* [Task statement]:
Write out the entries below in full, exactly as given.

[Stored data entries]

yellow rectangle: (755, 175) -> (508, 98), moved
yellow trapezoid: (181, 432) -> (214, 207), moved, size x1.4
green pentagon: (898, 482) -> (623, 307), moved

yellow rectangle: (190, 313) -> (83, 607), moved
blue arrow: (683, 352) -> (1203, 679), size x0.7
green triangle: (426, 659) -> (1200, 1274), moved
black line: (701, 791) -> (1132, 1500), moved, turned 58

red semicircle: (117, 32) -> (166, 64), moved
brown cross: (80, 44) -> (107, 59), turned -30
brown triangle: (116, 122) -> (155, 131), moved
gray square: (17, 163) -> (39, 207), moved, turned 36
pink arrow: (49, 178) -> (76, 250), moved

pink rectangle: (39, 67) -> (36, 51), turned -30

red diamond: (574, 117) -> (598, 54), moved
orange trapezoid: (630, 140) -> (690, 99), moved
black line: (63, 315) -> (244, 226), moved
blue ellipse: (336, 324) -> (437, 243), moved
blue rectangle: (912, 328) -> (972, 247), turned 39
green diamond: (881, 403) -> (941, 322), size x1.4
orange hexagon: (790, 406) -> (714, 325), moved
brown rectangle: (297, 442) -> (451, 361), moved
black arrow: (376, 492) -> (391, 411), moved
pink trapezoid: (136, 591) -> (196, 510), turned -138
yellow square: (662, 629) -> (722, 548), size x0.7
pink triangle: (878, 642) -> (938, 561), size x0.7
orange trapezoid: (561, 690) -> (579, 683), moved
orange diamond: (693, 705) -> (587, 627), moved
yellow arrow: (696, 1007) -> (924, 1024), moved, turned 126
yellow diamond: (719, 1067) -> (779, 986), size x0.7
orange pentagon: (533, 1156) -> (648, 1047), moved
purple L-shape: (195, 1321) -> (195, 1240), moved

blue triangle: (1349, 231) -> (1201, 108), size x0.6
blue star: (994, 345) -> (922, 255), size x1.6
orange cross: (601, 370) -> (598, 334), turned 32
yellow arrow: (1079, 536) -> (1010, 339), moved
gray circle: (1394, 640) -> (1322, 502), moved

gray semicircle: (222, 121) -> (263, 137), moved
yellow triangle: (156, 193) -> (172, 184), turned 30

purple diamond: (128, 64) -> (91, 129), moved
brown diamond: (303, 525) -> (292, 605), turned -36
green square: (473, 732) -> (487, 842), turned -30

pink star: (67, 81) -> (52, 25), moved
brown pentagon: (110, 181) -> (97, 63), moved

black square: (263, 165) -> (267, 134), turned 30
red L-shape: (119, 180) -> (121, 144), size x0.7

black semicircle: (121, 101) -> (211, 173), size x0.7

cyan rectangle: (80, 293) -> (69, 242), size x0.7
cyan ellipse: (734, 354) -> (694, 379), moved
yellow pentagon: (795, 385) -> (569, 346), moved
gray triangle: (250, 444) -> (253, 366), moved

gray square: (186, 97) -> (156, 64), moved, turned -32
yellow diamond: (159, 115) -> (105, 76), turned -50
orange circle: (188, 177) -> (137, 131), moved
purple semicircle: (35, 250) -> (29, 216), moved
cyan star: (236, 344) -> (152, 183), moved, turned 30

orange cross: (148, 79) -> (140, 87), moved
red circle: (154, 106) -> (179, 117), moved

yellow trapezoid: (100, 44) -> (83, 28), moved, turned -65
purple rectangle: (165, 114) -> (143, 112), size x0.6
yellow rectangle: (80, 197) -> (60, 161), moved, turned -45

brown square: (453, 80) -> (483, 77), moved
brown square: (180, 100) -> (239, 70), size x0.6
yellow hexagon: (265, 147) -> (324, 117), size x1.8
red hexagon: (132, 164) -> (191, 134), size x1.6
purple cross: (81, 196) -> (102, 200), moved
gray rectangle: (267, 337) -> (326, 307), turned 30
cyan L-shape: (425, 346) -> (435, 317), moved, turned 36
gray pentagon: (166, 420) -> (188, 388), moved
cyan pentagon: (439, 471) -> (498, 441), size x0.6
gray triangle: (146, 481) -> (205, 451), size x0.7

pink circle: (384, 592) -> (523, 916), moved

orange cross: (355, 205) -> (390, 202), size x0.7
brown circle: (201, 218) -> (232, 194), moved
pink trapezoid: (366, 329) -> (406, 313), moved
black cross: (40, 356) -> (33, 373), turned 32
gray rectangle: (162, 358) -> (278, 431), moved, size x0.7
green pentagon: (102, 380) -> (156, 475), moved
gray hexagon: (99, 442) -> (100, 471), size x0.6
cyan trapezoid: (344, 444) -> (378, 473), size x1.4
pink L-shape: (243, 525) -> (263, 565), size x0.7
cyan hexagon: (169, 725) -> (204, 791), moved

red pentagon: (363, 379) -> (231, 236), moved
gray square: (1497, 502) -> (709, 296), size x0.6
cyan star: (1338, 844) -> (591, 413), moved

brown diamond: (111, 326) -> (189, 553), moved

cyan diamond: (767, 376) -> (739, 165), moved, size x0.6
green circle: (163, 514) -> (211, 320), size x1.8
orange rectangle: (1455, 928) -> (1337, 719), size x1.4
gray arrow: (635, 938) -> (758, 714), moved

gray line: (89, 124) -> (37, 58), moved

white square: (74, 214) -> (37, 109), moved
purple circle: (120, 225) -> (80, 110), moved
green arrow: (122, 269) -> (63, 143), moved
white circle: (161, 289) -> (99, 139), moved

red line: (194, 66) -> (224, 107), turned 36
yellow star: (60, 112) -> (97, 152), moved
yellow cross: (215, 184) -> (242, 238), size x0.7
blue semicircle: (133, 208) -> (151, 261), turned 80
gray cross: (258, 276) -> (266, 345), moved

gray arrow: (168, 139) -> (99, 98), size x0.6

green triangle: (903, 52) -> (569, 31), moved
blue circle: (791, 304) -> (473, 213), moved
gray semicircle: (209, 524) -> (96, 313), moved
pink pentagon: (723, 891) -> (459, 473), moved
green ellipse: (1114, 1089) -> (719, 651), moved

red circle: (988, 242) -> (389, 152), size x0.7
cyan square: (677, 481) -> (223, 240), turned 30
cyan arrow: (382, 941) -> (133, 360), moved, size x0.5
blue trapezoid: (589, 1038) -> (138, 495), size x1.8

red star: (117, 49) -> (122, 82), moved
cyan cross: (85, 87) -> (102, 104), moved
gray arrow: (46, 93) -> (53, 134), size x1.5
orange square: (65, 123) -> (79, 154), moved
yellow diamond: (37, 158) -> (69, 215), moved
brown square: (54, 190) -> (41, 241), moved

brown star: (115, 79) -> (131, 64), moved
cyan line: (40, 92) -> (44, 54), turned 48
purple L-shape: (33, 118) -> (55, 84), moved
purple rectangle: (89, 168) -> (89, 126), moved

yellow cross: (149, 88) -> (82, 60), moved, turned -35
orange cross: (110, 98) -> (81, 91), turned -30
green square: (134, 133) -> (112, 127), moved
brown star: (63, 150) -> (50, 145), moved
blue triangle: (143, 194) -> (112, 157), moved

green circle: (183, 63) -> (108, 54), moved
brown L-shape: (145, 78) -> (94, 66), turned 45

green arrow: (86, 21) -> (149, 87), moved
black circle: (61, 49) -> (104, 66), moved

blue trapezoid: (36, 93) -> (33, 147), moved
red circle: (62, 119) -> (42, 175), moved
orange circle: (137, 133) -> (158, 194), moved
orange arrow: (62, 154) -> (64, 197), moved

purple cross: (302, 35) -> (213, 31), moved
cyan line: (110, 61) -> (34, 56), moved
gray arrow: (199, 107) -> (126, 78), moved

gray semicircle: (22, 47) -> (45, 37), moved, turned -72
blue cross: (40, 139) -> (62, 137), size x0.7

* [Response to this task]:
yellow rectangle: (755, 175) -> (508, 98), moved
yellow trapezoid: (181, 432) -> (214, 207), moved, size x1.4
green pentagon: (898, 482) -> (623, 307), moved

yellow rectangle: (190, 313) -> (83, 607), moved
blue arrow: (683, 352) -> (1203, 679), size x0.7
green triangle: (426, 659) -> (1200, 1274), moved
black line: (701, 791) -> (1132, 1500), moved, turned 58

red semicircle: (117, 32) -> (166, 64), moved
brown cross: (80, 44) -> (107, 59), turned -30
brown triangle: (116, 122) -> (155, 131), moved
gray square: (17, 163) -> (39, 207), moved, turned 36
pink arrow: (49, 178) -> (76, 250), moved

pink rectangle: (39, 67) -> (36, 51), turned -30

red diamond: (574, 117) -> (598, 54), moved
orange trapezoid: (630, 140) -> (690, 99), moved
black line: (63, 315) -> (244, 226), moved
blue ellipse: (336, 324) -> (437, 243), moved
blue rectangle: (912, 328) -> (972, 247), turned 39
green diamond: (881, 403) -> (941, 322), size x1.4
orange hexagon: (790, 406) -> (714, 325), moved
brown rectangle: (297, 442) -> (451, 361), moved
black arrow: (376, 492) -> (391, 411), moved
pink trapezoid: (136, 591) -> (196, 510), turned -138
yellow square: (662, 629) -> (722, 548), size x0.7
pink triangle: (878, 642) -> (938, 561), size x0.7
orange trapezoid: (561, 690) -> (579, 683), moved
orange diamond: (693, 705) -> (587, 627), moved
yellow arrow: (696, 1007) -> (924, 1024), moved, turned 126
yellow diamond: (719, 1067) -> (779, 986), size x0.7
orange pentagon: (533, 1156) -> (648, 1047), moved
purple L-shape: (195, 1321) -> (195, 1240), moved

blue triangle: (1349, 231) -> (1201, 108), size x0.6
blue star: (994, 345) -> (922, 255), size x1.6
orange cross: (601, 370) -> (598, 334), turned 32
yellow arrow: (1079, 536) -> (1010, 339), moved
gray circle: (1394, 640) -> (1322, 502), moved

gray semicircle: (222, 121) -> (263, 137), moved
yellow triangle: (156, 193) -> (172, 184), turned 30

purple diamond: (128, 64) -> (91, 129), moved
brown diamond: (303, 525) -> (292, 605), turned -36
green square: (473, 732) -> (487, 842), turned -30

pink star: (67, 81) -> (52, 25), moved
brown pentagon: (110, 181) -> (97, 63), moved

black square: (263, 165) -> (267, 134), turned 30
red L-shape: (119, 180) -> (121, 144), size x0.7

black semicircle: (121, 101) -> (211, 173), size x0.7

cyan rectangle: (80, 293) -> (69, 242), size x0.7
cyan ellipse: (734, 354) -> (694, 379), moved
yellow pentagon: (795, 385) -> (569, 346), moved
gray triangle: (250, 444) -> (253, 366), moved

gray square: (186, 97) -> (156, 64), moved, turned -32
yellow diamond: (159, 115) -> (105, 76), turned -50
orange circle: (188, 177) -> (137, 131), moved
purple semicircle: (35, 250) -> (29, 216), moved
cyan star: (236, 344) -> (152, 183), moved, turned 30

orange cross: (148, 79) -> (140, 87), moved
red circle: (154, 106) -> (179, 117), moved

yellow trapezoid: (100, 44) -> (83, 28), moved, turned -65
purple rectangle: (165, 114) -> (143, 112), size x0.6
yellow rectangle: (80, 197) -> (60, 161), moved, turned -45

brown square: (453, 80) -> (483, 77), moved
brown square: (180, 100) -> (239, 70), size x0.6
yellow hexagon: (265, 147) -> (324, 117), size x1.8
red hexagon: (132, 164) -> (191, 134), size x1.6
purple cross: (81, 196) -> (102, 200), moved
gray rectangle: (267, 337) -> (326, 307), turned 30
cyan L-shape: (425, 346) -> (435, 317), moved, turned 36
gray pentagon: (166, 420) -> (188, 388), moved
cyan pentagon: (439, 471) -> (498, 441), size x0.6
gray triangle: (146, 481) -> (205, 451), size x0.7

pink circle: (384, 592) -> (523, 916), moved

orange cross: (355, 205) -> (390, 202), size x0.7
brown circle: (201, 218) -> (232, 194), moved
pink trapezoid: (366, 329) -> (406, 313), moved
black cross: (40, 356) -> (33, 373), turned 32
gray rectangle: (162, 358) -> (278, 431), moved, size x0.7
green pentagon: (102, 380) -> (156, 475), moved
gray hexagon: (99, 442) -> (100, 471), size x0.6
cyan trapezoid: (344, 444) -> (378, 473), size x1.4
pink L-shape: (243, 525) -> (263, 565), size x0.7
cyan hexagon: (169, 725) -> (204, 791), moved

red pentagon: (363, 379) -> (231, 236), moved
gray square: (1497, 502) -> (709, 296), size x0.6
cyan star: (1338, 844) -> (591, 413), moved

brown diamond: (111, 326) -> (189, 553), moved

cyan diamond: (767, 376) -> (739, 165), moved, size x0.6
green circle: (163, 514) -> (211, 320), size x1.8
orange rectangle: (1455, 928) -> (1337, 719), size x1.4
gray arrow: (635, 938) -> (758, 714), moved

gray line: (89, 124) -> (37, 58), moved

white square: (74, 214) -> (37, 109), moved
purple circle: (120, 225) -> (80, 110), moved
green arrow: (122, 269) -> (63, 143), moved
white circle: (161, 289) -> (99, 139), moved

red line: (194, 66) -> (224, 107), turned 36
yellow star: (60, 112) -> (97, 152), moved
yellow cross: (215, 184) -> (242, 238), size x0.7
blue semicircle: (133, 208) -> (151, 261), turned 80
gray cross: (258, 276) -> (266, 345), moved

gray arrow: (168, 139) -> (99, 98), size x0.6

green triangle: (903, 52) -> (569, 31), moved
blue circle: (791, 304) -> (473, 213), moved
gray semicircle: (209, 524) -> (96, 313), moved
pink pentagon: (723, 891) -> (459, 473), moved
green ellipse: (1114, 1089) -> (719, 651), moved

red circle: (988, 242) -> (389, 152), size x0.7
cyan square: (677, 481) -> (223, 240), turned 30
cyan arrow: (382, 941) -> (133, 360), moved, size x0.5
blue trapezoid: (589, 1038) -> (138, 495), size x1.8

red star: (117, 49) -> (122, 82), moved
cyan cross: (85, 87) -> (102, 104), moved
gray arrow: (46, 93) -> (53, 134), size x1.5
orange square: (65, 123) -> (79, 154), moved
yellow diamond: (37, 158) -> (69, 215), moved
brown square: (54, 190) -> (41, 241), moved

brown star: (115, 79) -> (131, 64), moved
cyan line: (40, 92) -> (44, 54), turned 48
purple L-shape: (33, 118) -> (55, 84), moved
purple rectangle: (89, 168) -> (89, 126), moved

yellow cross: (149, 88) -> (82, 60), moved, turned -35
orange cross: (110, 98) -> (81, 91), turned -30
green square: (134, 133) -> (112, 127), moved
brown star: (63, 150) -> (50, 145), moved
blue triangle: (143, 194) -> (112, 157), moved

green circle: (183, 63) -> (108, 54), moved
brown L-shape: (145, 78) -> (94, 66), turned 45

green arrow: (86, 21) -> (149, 87), moved
black circle: (61, 49) -> (104, 66), moved

blue trapezoid: (36, 93) -> (33, 147), moved
red circle: (62, 119) -> (42, 175), moved
orange circle: (137, 133) -> (158, 194), moved
orange arrow: (62, 154) -> (64, 197), moved

purple cross: (302, 35) -> (213, 31), moved
cyan line: (110, 61) -> (34, 56), moved
gray arrow: (199, 107) -> (126, 78), moved

gray semicircle: (22, 47) -> (45, 37), moved, turned -72
blue cross: (40, 139) -> (62, 137), size x0.7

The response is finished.